* **Study material**:
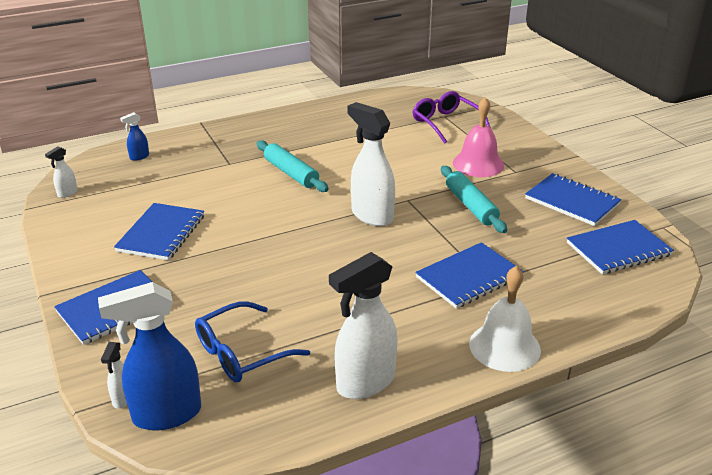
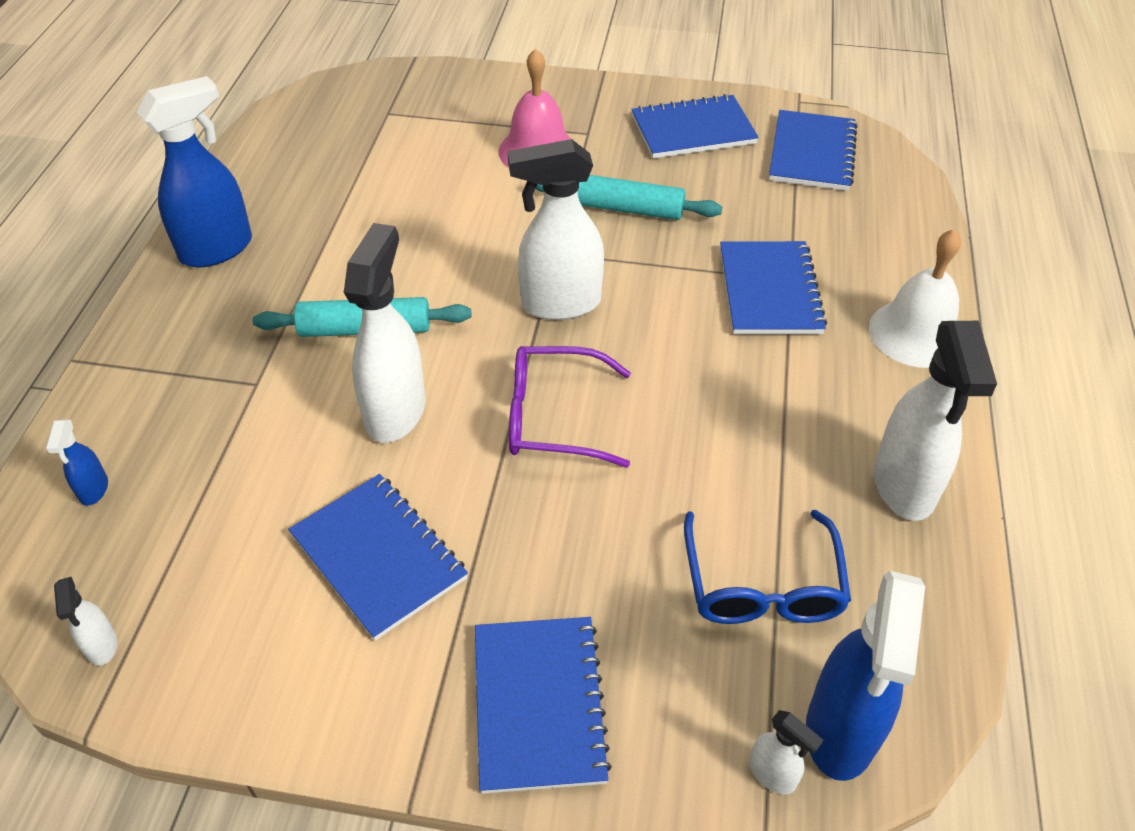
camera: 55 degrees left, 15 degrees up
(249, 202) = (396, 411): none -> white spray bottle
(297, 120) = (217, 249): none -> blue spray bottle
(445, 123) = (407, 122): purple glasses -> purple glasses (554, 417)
==
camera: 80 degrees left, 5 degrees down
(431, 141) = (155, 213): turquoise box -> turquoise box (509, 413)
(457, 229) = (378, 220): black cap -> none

* **Task goal**:
Using the entries above, extract exactly the span from the line with "camera: 55 degrees left, 15 degrees up" to the line with "(445, 123) = (407, 122): purple", both lines included; leave out everything else.

* **Output of the task**:
camera: 55 degrees left, 15 degrees up
(249, 202) = (396, 411): none -> white spray bottle
(297, 120) = (217, 249): none -> blue spray bottle
(445, 123) = (407, 122): purple glasses -> purple glasses (554, 417)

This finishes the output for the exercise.